[START Dataset content]

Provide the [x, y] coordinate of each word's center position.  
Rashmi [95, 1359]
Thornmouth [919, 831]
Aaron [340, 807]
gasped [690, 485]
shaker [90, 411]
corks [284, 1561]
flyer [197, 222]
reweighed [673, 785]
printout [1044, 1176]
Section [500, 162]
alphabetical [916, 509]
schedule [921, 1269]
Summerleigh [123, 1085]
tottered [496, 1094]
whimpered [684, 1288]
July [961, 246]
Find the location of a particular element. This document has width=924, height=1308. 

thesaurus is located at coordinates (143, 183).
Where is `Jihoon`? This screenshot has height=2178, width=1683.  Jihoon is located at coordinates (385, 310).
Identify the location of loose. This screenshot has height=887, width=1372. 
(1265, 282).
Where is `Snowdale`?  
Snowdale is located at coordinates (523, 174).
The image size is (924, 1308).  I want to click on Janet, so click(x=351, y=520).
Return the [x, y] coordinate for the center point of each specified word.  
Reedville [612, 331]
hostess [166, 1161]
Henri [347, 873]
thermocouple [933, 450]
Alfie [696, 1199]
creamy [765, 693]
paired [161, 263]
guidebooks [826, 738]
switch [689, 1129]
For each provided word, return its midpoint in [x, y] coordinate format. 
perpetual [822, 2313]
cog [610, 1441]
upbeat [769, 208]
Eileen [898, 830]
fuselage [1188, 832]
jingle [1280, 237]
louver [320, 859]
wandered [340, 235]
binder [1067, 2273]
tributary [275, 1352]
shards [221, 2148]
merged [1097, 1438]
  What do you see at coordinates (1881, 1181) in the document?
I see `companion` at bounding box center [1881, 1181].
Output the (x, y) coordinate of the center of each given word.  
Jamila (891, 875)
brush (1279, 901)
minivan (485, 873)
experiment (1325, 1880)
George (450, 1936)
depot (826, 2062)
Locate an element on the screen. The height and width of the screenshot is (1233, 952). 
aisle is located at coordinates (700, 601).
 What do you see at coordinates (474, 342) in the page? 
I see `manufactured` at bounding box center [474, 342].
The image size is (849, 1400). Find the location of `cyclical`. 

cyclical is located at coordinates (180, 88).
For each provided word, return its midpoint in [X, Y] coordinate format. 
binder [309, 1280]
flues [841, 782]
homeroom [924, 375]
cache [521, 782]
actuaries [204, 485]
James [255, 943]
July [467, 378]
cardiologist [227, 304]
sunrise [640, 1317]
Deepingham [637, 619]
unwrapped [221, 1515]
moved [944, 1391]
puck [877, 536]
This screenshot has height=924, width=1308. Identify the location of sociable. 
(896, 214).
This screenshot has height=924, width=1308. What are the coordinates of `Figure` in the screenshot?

[END Dataset content]

Work to do: Render the material as a JSON list of strings, one per line, starting with its first line and going on through the line that contains "cog [610, 1441]", both included. Leave out blank lines.

Solution:
[
  "Provide the [x, y] coordinate of each word's center position.  ",
  "Rashmi [95, 1359]",
  "Thornmouth [919, 831]",
  "Aaron [340, 807]",
  "gasped [690, 485]",
  "shaker [90, 411]",
  "corks [284, 1561]",
  "flyer [197, 222]",
  "reweighed [673, 785]",
  "printout [1044, 1176]",
  "Section [500, 162]",
  "alphabetical [916, 509]",
  "schedule [921, 1269]",
  "Summerleigh [123, 1085]",
  "tottered [496, 1094]",
  "whimpered [684, 1288]",
  "July [961, 246]",
  "Find the location of a particular element. This document has width=924, height=1308. ",
  "thesaurus is located at coordinates (143, 183).",
  "Where is `Jihoon`? This screenshot has height=2178, width=1683.  Jihoon is located at coordinates (385, 310).",
  "Identify the location of loose. This screenshot has height=887, width=1372. ",
  "(1265, 282).",
  "Where is `Snowdale`?  ",
  "Snowdale is located at coordinates (523, 174).",
  "The image size is (924, 1308).  I want to click on Janet, so click(x=351, y=520).",
  "Return the [x, y] coordinate for the center point of each specified word.  ",
  "Reedville [612, 331]",
  "hostess [166, 1161]",
  "Henri [347, 873]",
  "thermocouple [933, 450]",
  "Alfie [696, 1199]",
  "creamy [765, 693]",
  "paired [161, 263]",
  "guidebooks [826, 738]",
  "switch [689, 1129]",
  "For each provided word, return its midpoint in [x, y] coordinate format. ",
  "perpetual [822, 2313]",
  "cog [610, 1441]"
]